Your task:
Entries follow. Give back exactly the lines starting at the one containing "R7: 12k (5V, EN_N) -> 12k (5V, RUN)" and ending at the one containing "U5: TC118S -> HG7881", and no other lines.

Input for this task:
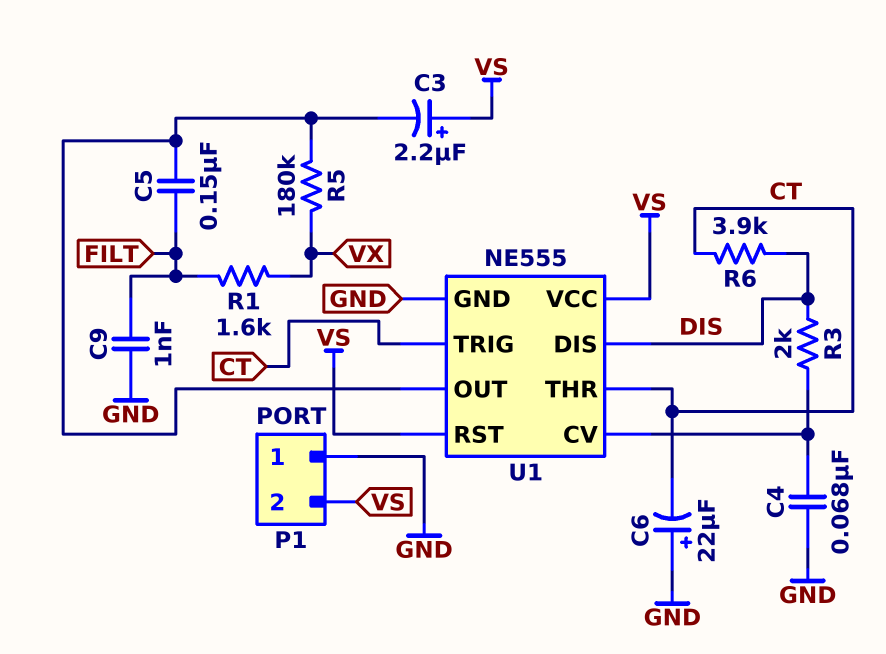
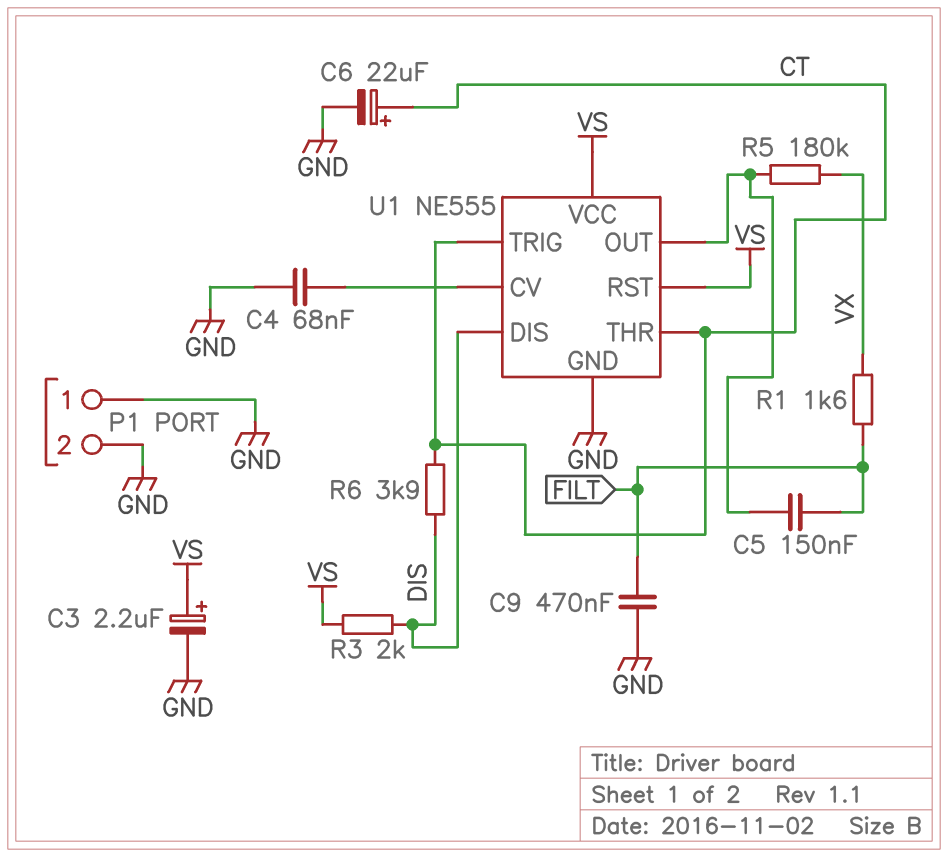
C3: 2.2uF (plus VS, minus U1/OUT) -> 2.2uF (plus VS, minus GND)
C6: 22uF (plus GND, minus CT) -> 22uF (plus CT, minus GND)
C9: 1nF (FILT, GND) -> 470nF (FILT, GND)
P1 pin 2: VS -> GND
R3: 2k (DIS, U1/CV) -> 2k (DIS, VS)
==
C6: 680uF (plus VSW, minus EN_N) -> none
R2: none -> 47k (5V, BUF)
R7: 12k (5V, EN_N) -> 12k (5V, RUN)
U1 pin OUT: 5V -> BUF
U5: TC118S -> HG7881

Reply to the exercise:
R7: 12k (5V, EN_N) -> 12k (5V, RUN)
U1 pin OUT: 5V -> BUF
U5: TC118S -> HG7881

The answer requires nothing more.